Required work:
Only lines containing the word "TRIG" belong in the answer; copy each one from the records.

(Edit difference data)

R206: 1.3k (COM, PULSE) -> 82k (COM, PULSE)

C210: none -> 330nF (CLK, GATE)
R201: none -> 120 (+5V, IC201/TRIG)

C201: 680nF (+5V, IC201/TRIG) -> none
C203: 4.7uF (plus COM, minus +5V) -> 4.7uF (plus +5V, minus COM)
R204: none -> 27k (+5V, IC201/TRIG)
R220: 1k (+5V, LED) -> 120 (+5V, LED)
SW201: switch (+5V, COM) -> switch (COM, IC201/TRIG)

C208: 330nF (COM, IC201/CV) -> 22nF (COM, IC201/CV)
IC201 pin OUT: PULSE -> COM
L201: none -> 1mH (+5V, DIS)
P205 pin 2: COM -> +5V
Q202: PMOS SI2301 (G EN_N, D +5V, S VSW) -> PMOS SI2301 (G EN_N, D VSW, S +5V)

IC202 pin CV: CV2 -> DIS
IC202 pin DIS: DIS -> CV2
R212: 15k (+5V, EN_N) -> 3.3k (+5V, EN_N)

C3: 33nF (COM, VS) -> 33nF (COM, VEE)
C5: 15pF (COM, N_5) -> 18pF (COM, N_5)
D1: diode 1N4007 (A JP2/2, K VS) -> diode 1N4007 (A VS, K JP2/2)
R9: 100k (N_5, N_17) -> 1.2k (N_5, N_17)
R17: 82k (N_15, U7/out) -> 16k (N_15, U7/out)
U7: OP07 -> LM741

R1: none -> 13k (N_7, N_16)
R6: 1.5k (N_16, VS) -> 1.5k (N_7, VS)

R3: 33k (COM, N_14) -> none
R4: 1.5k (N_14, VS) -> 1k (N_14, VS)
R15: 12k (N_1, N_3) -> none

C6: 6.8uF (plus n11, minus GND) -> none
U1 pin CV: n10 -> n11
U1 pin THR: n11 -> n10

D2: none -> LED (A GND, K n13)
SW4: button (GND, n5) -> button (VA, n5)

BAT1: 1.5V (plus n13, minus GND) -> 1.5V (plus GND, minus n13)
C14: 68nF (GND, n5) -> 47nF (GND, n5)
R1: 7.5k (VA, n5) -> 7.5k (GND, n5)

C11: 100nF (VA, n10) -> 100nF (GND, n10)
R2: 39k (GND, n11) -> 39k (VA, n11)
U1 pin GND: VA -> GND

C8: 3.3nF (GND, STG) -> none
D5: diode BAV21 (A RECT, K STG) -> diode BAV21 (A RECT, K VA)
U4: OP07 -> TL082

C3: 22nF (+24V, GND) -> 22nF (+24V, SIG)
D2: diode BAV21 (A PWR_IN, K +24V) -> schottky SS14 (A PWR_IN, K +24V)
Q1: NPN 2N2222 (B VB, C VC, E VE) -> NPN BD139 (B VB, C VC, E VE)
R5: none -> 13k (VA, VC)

Exercise solution:
R201: none -> 120 (+5V, IC201/TRIG)
C201: 680nF (+5V, IC201/TRIG) -> none
R204: none -> 27k (+5V, IC201/TRIG)
SW201: switch (+5V, COM) -> switch (COM, IC201/TRIG)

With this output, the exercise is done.